(Object change listings)
——————————
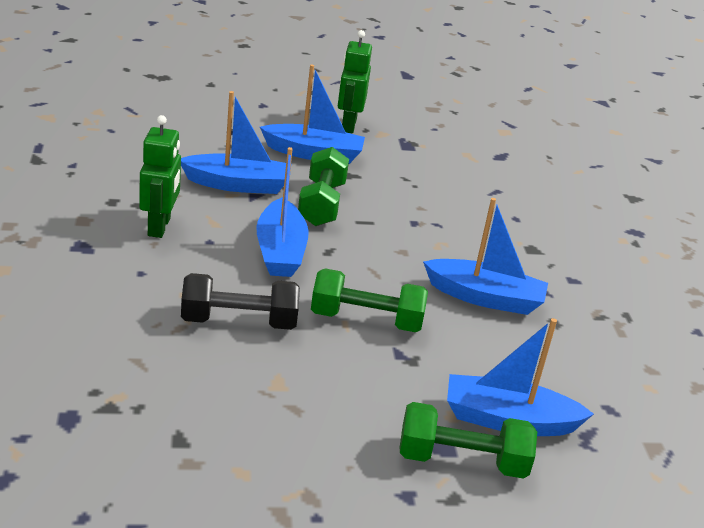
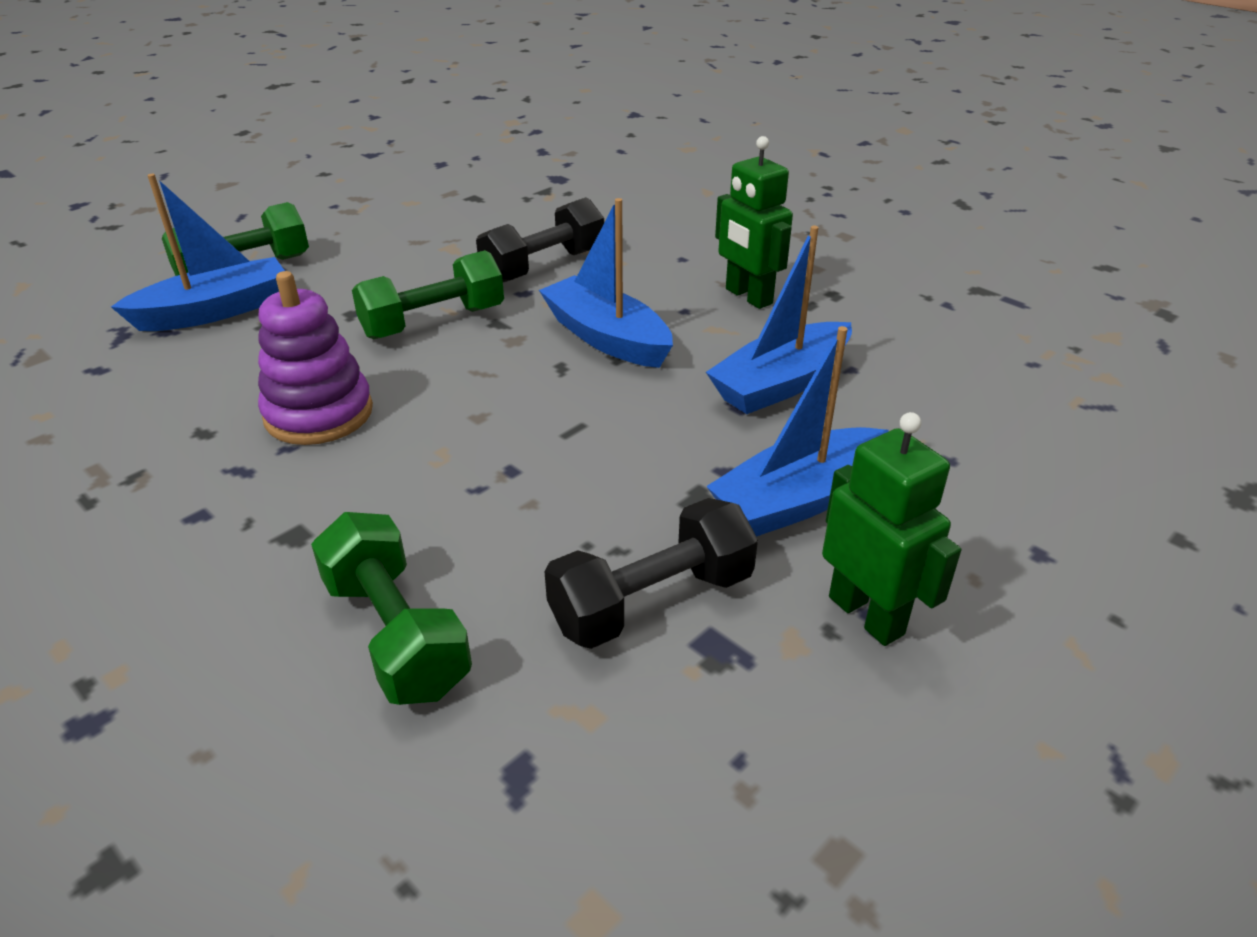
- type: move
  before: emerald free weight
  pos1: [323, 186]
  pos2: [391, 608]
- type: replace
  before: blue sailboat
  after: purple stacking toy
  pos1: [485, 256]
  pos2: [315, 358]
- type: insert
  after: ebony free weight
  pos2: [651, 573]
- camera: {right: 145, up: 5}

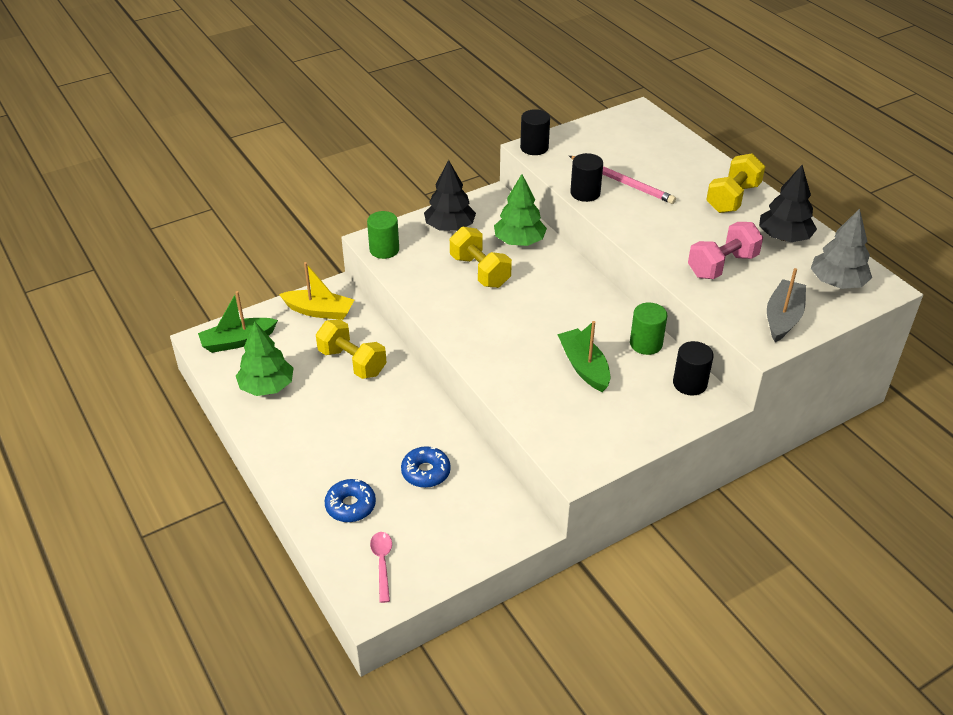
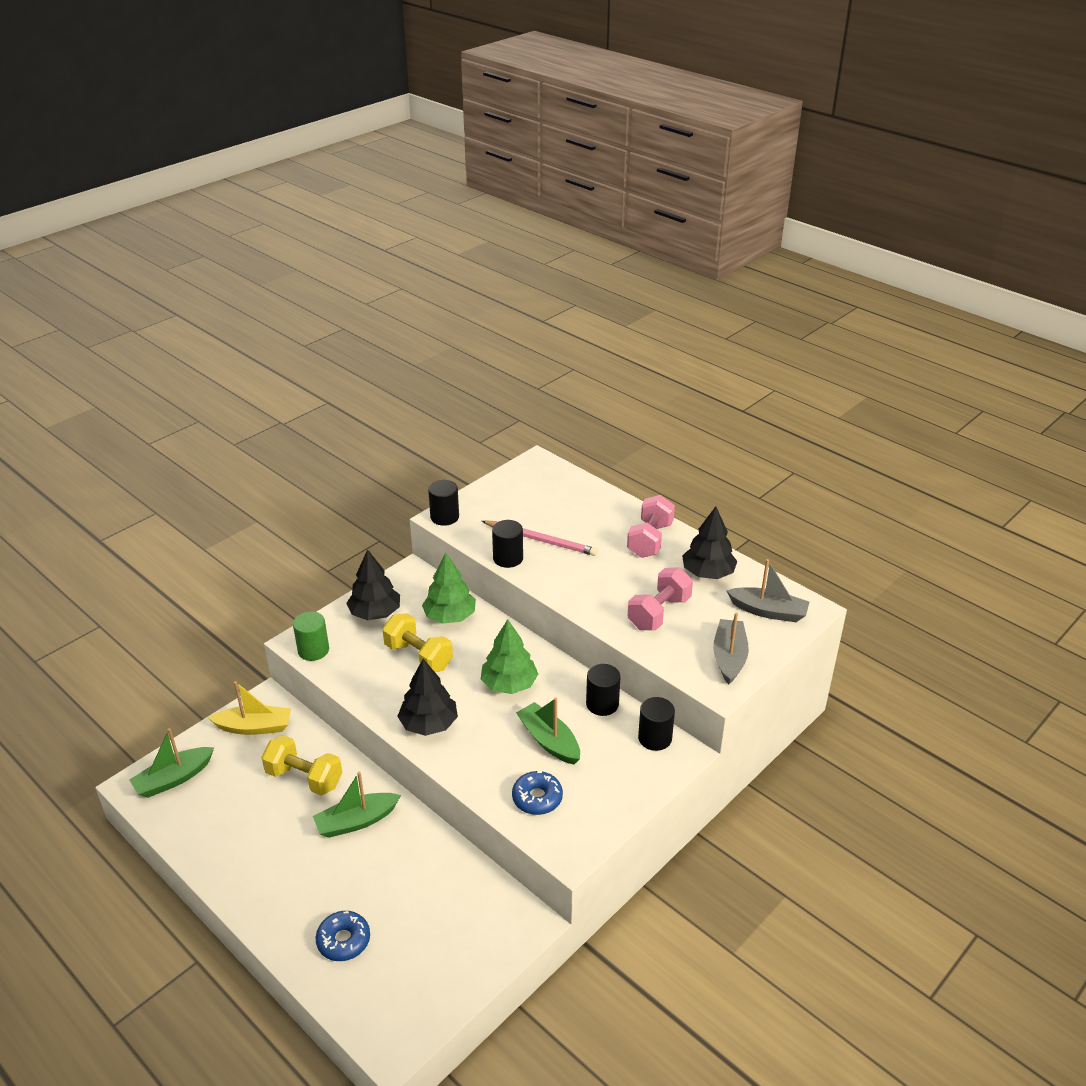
- type: recolor
  before: bright yellow free weight
  after: rosy free weight
  pos1: [735, 183]
  pos2: [651, 526]
- type: replace
  before: grey fir tree
  after: grey sailboat
  pos1: [841, 248]
  pos2: [767, 590]
- type: recolor
  before: emerald cylinder shape
  after: ebony cylinder shape
  pos1: [648, 329]
  pos2: [603, 690]
- type: move
  before: emerald fir tree
  pos1: [265, 359]
  pos2: [509, 656]
- type: move
  before: blue donut
  pos1: [426, 467]
  pos2: [537, 793]
- type: delete
  before: rosy teaspoon
  pos1: [381, 567]
- type: insert
  after: ebony fir tree
  pos2: [427, 697]
- type: insert
  after: emerald sailboat
  pos2: [357, 805]
- camera: {right: -15, up: -5}

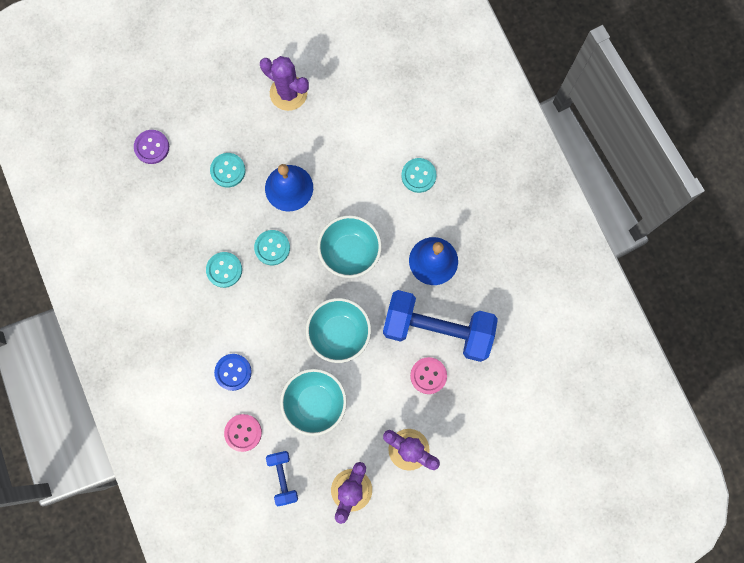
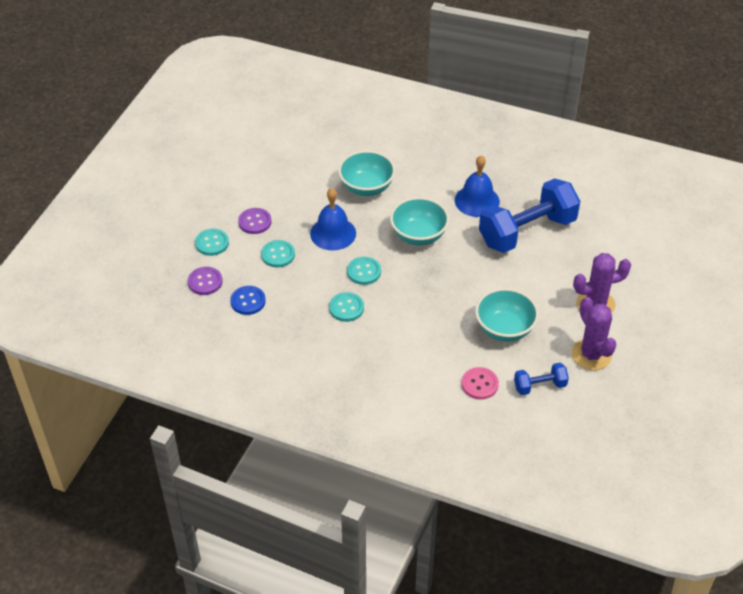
- type: delete
  before: purple cactus
  pos1: [284, 83]
- type: move
  before: teal shirt button
  pos1: [419, 175]
  pos2: [212, 242]
- type: move
  before: teal bowl
  pos1: [338, 330]
  pos2: [366, 173]
- type: move
  before: blue shirt button
  pos1: [233, 372]
  pos2: [248, 300]
- type: delete
  before: rosy shirt button
  pos1: [428, 375]
- type: rotate
  before: blue free weight
  pos1: [282, 478]
  pos2: [541, 379]
  turn: -45
- type: insert
  after: purple shirt button
  pos2: [254, 221]
- camera: {right: -45, up: -30}

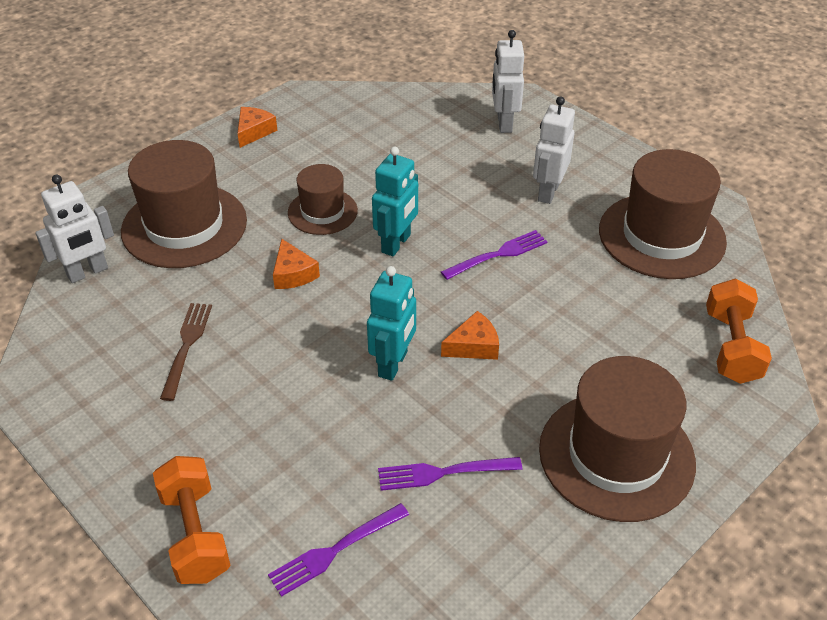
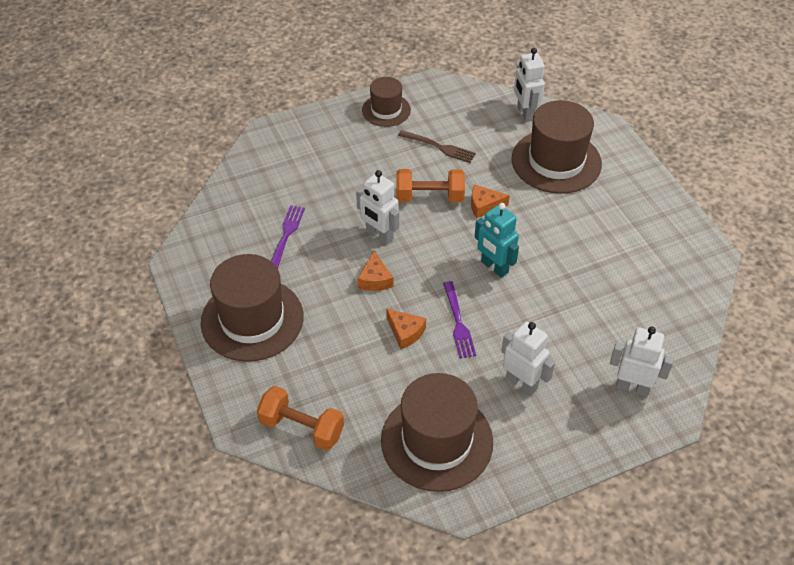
- type: move
  before: orange piece of cheese
  pos1: [257, 127]
  pos2: [406, 328]
- type: move
  before: dark brown hat
  pos1: [323, 199]
  pos2: [386, 102]
- type: recolor
  before: teal robot figure
  after: pure white robot figure
  pos1: [391, 323]
  pos2: [377, 207]
- type: move
  before: orange free weight
  pos1: [192, 520]
  pos2: [430, 185]
- type: delete
  before: purple table fork
  pos1: [338, 550]
- camera: {right: 110, up: 5}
——————————
▸ What you are asked to do
Write out all of the data above exactly, without any of its pictures.

▸ Exercise output
- type: move
  before: emerald free weight
  pos1: [323, 186]
  pos2: [391, 608]
- type: replace
  before: blue sailboat
  after: purple stacking toy
  pos1: [485, 256]
  pos2: [315, 358]
- type: insert
  after: ebony free weight
  pos2: [651, 573]
- camera: {right: 145, up: 5}

- type: recolor
  before: bright yellow free weight
  after: rosy free weight
  pos1: [735, 183]
  pos2: [651, 526]
- type: replace
  before: grey fir tree
  after: grey sailboat
  pos1: [841, 248]
  pos2: [767, 590]
- type: recolor
  before: emerald cylinder shape
  after: ebony cylinder shape
  pos1: [648, 329]
  pos2: [603, 690]
- type: move
  before: emerald fir tree
  pos1: [265, 359]
  pos2: [509, 656]
- type: move
  before: blue donut
  pos1: [426, 467]
  pos2: [537, 793]
- type: delete
  before: rosy teaspoon
  pos1: [381, 567]
- type: insert
  after: ebony fir tree
  pos2: [427, 697]
- type: insert
  after: emerald sailboat
  pos2: [357, 805]
- camera: {right: -15, up: -5}

- type: delete
  before: purple cactus
  pos1: [284, 83]
- type: move
  before: teal shirt button
  pos1: [419, 175]
  pos2: [212, 242]
- type: move
  before: teal bowl
  pos1: [338, 330]
  pos2: [366, 173]
- type: move
  before: blue shirt button
  pos1: [233, 372]
  pos2: [248, 300]
- type: delete
  before: rosy shirt button
  pos1: [428, 375]
- type: rotate
  before: blue free weight
  pos1: [282, 478]
  pos2: [541, 379]
  turn: -45
- type: insert
  after: purple shirt button
  pos2: [254, 221]
- camera: {right: -45, up: -30}

- type: move
  before: orange piece of cheese
  pos1: [257, 127]
  pos2: [406, 328]
- type: move
  before: dark brown hat
  pos1: [323, 199]
  pos2: [386, 102]
- type: recolor
  before: teal robot figure
  after: pure white robot figure
  pos1: [391, 323]
  pos2: [377, 207]
- type: move
  before: orange free weight
  pos1: [192, 520]
  pos2: [430, 185]
- type: delete
  before: purple table fork
  pos1: [338, 550]
- camera: {right: 110, up: 5}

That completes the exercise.